### TASK OBJECTIVE
Please output only the lines running from the one that contains "U4: PCF8563 -> DS1337" through the last line of the data below, exactly as they stand, with no pictures.

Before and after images
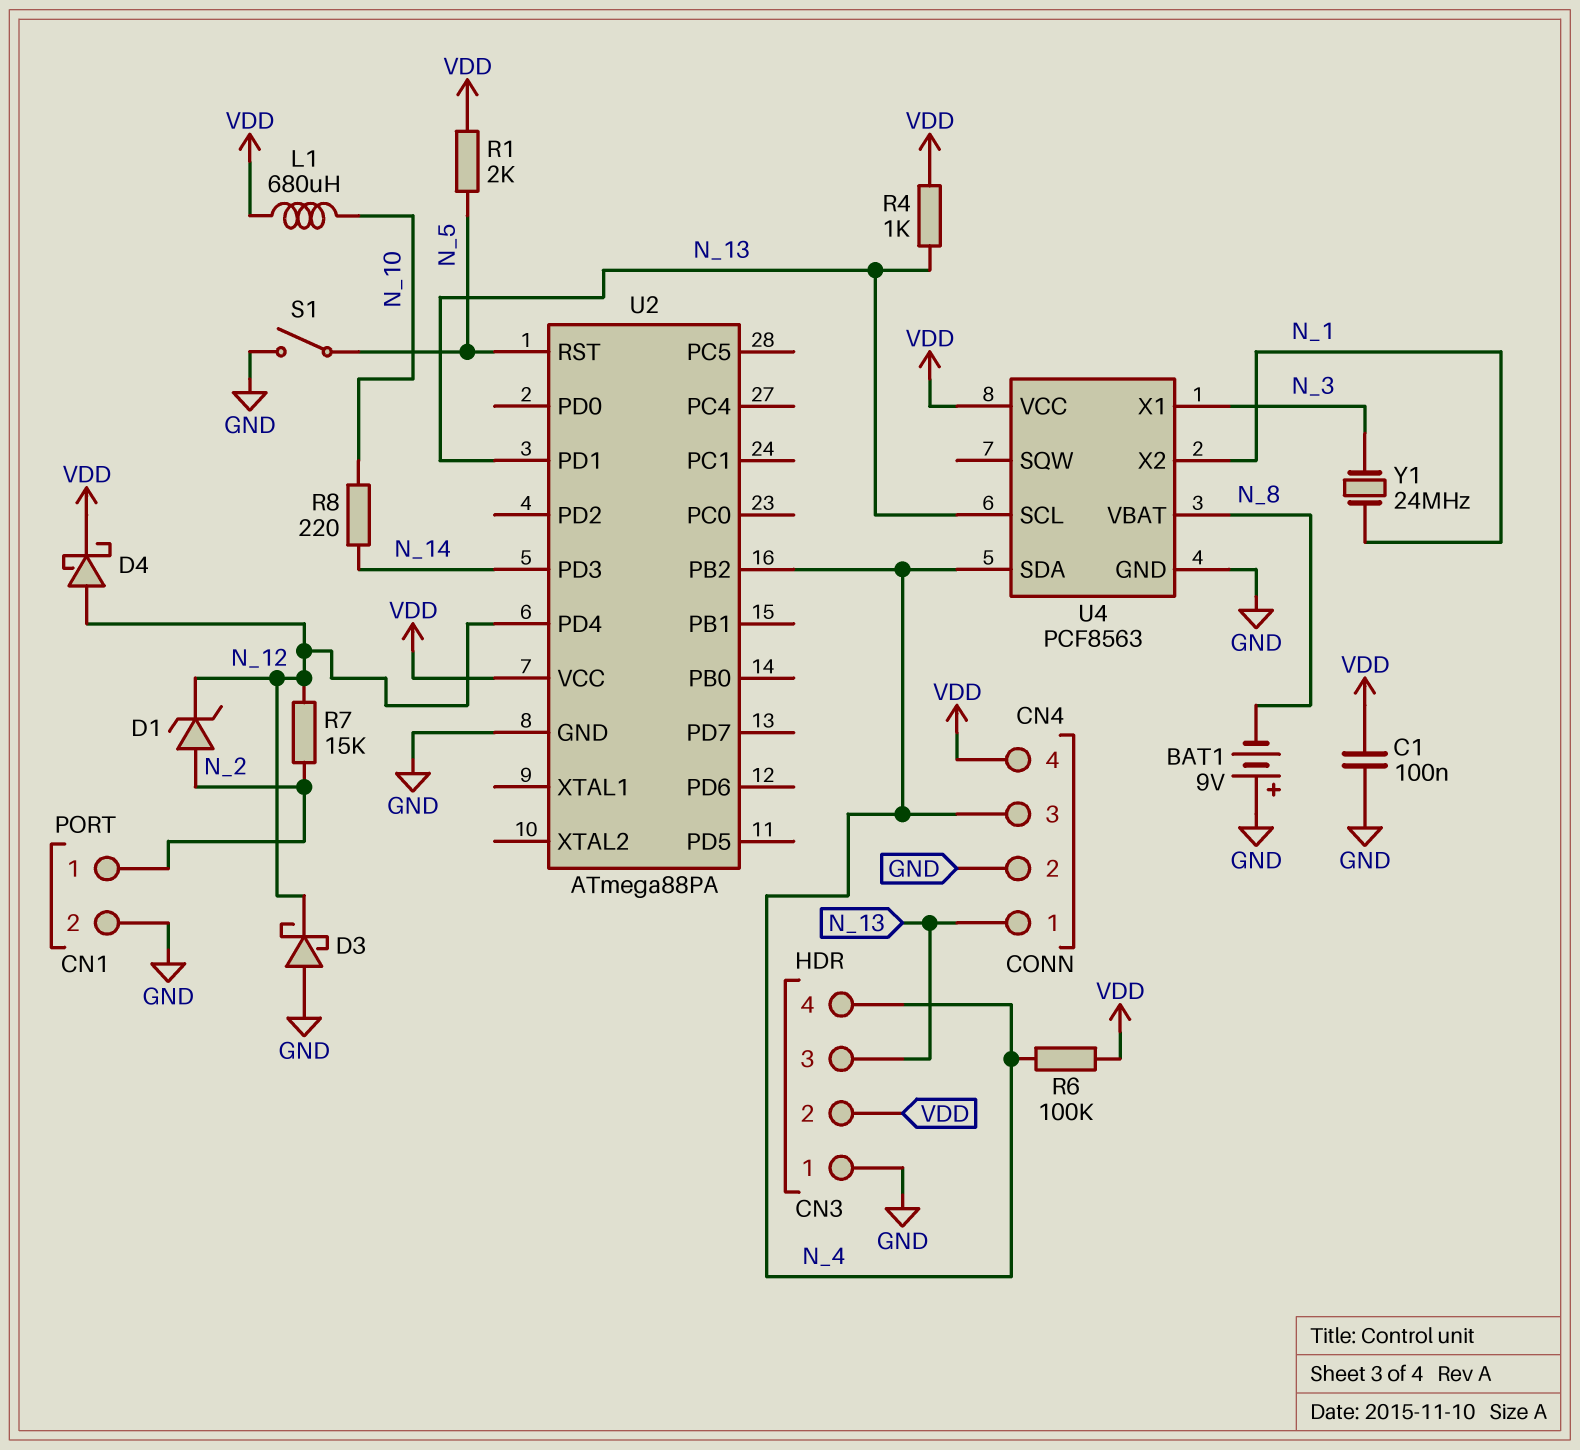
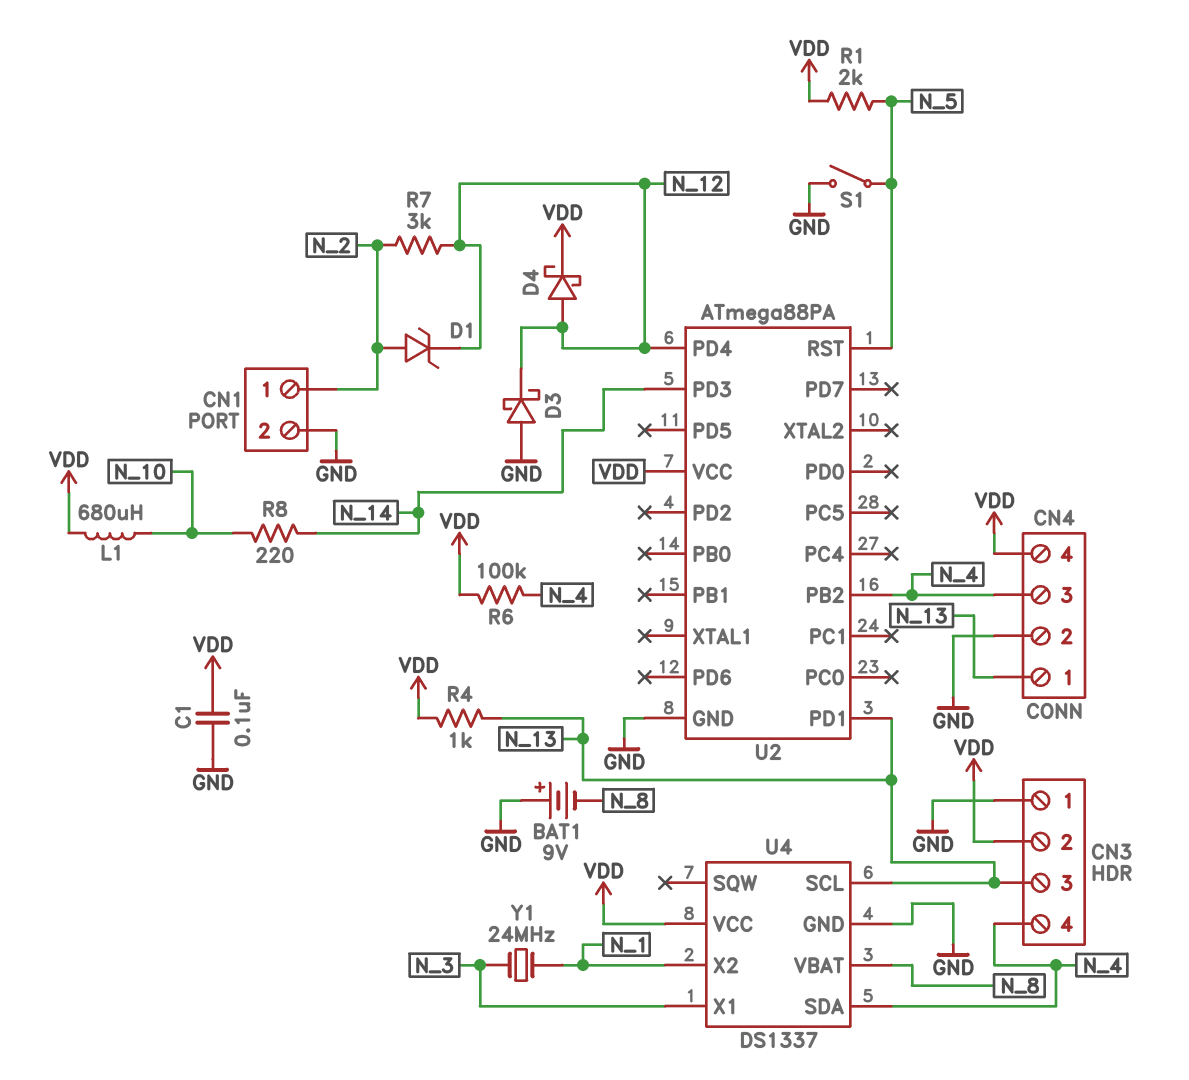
R7: 15k (N_2, N_12) -> 3k (N_2, N_12)
U4: PCF8563 -> DS1337

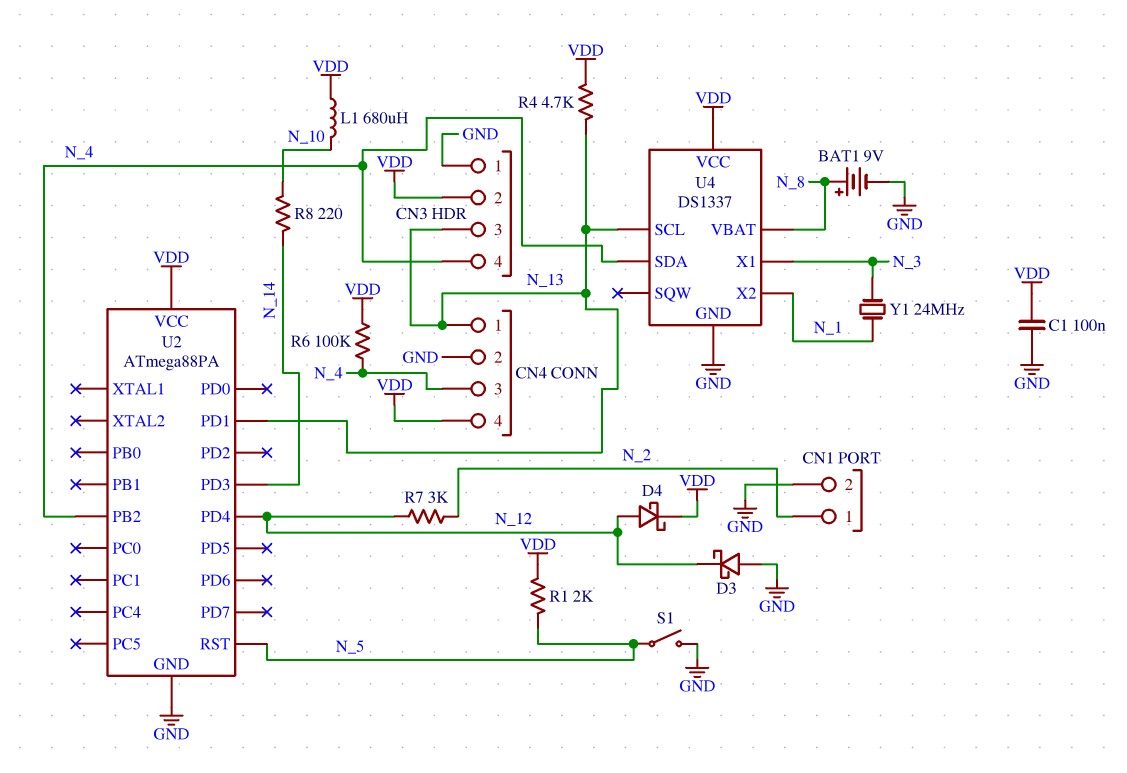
BAT1: 9V (plus GND, minus N_8) -> 9V (plus N_8, minus GND)
D1: zener (A N_2, K N_12) -> none
R4: 1k (N_13, VDD) -> 4.7k (N_13, VDD)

### ANSWER BOX
U4: PCF8563 -> DS1337

BAT1: 9V (plus GND, minus N_8) -> 9V (plus N_8, minus GND)
D1: zener (A N_2, K N_12) -> none
R4: 1k (N_13, VDD) -> 4.7k (N_13, VDD)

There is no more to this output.